▸ **PROBLEM DETAILS**
Print nothing but the lines below starting at the line that holds "OLED3 pin SCL: D3 -> D11" and ending at the line that holds "OLED3 pin SDA: D4 -> A5", including both, each exactly as written.

▸ **RECORDS PROVIDED**
════

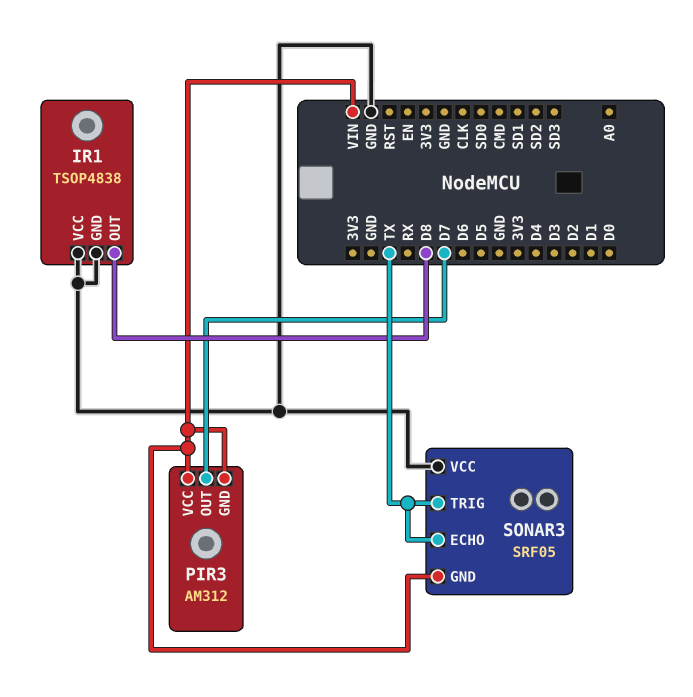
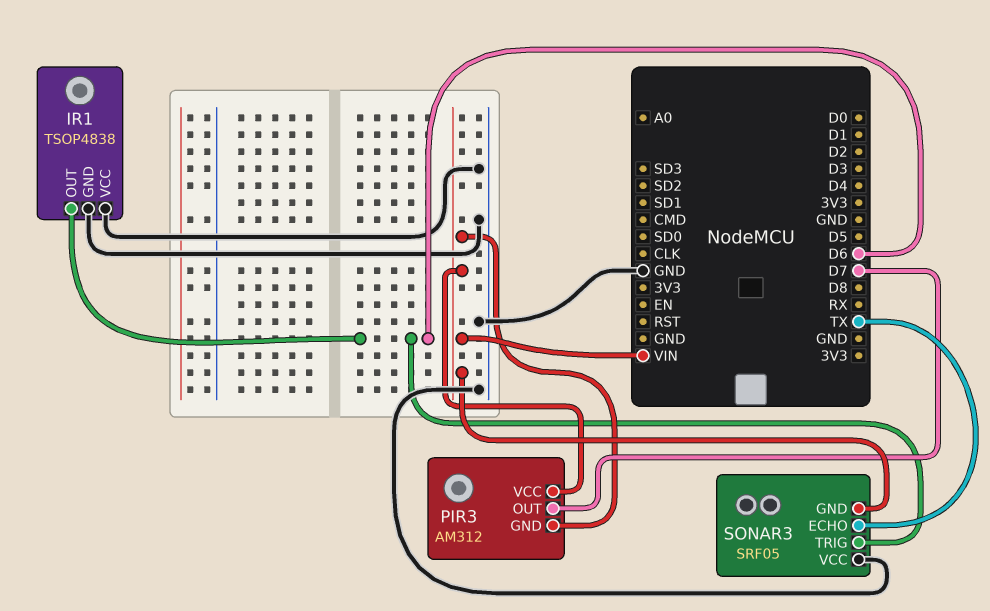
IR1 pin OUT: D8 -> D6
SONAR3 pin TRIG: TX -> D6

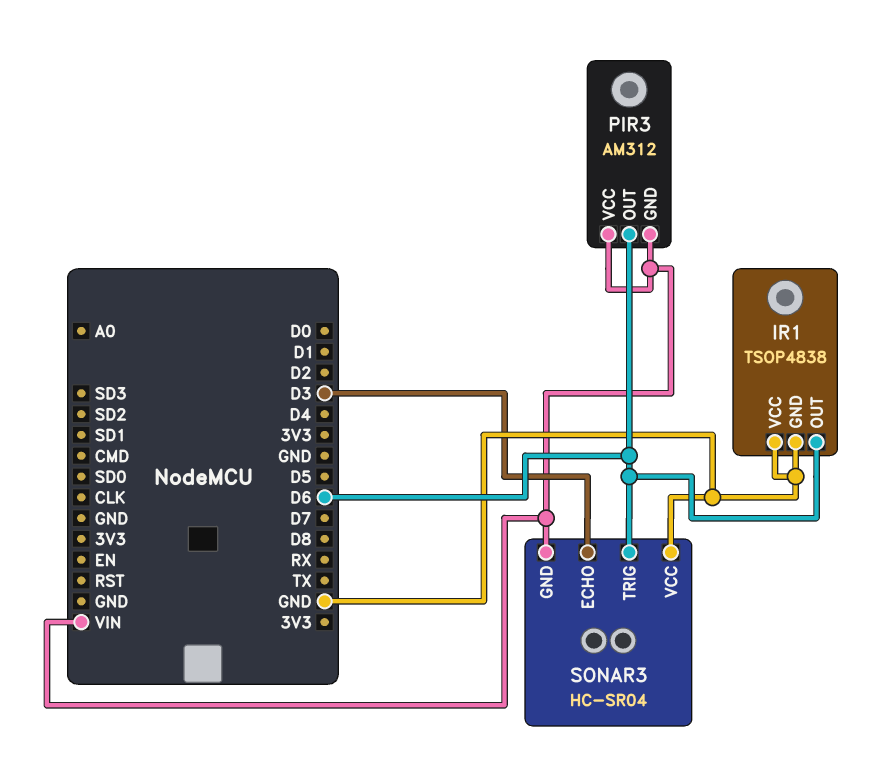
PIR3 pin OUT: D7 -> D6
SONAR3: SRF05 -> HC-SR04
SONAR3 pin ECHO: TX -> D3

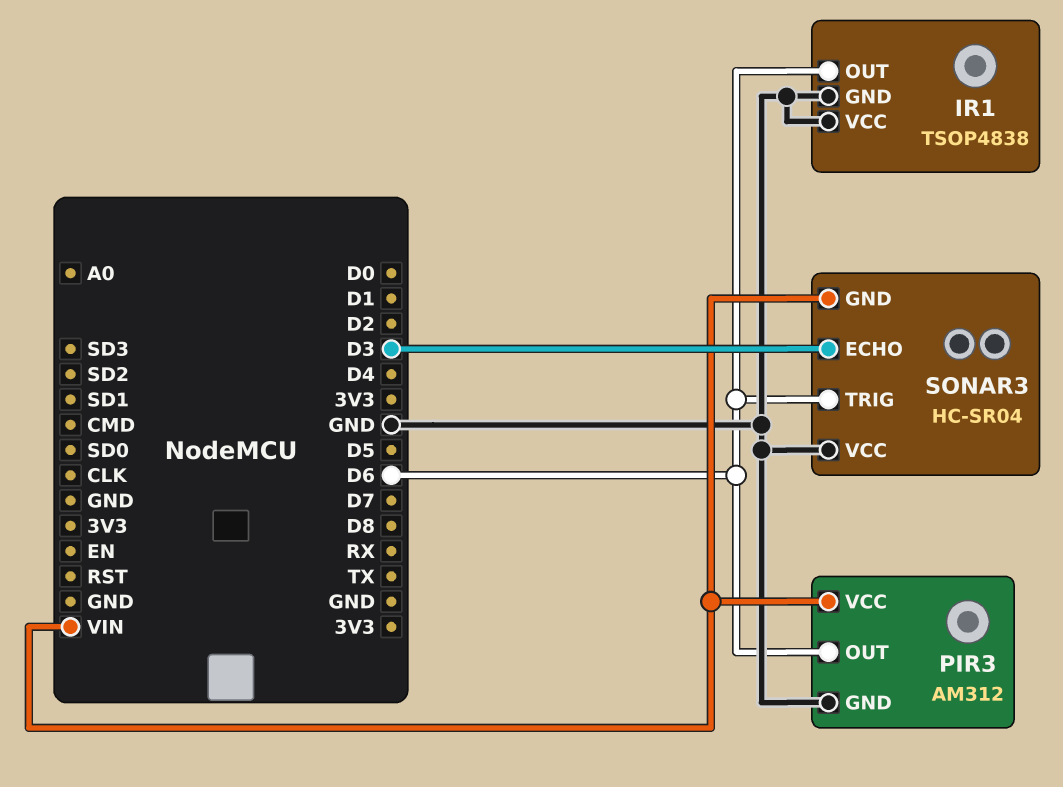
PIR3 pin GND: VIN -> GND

════

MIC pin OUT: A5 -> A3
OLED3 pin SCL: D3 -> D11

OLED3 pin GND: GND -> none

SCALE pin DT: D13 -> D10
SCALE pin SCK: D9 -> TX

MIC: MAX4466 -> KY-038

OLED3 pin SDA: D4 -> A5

════

▸ **WORKED SOLUTION**
OLED3 pin SCL: D3 -> D11

OLED3 pin GND: GND -> none

SCALE pin DT: D13 -> D10
SCALE pin SCK: D9 -> TX

MIC: MAX4466 -> KY-038

OLED3 pin SDA: D4 -> A5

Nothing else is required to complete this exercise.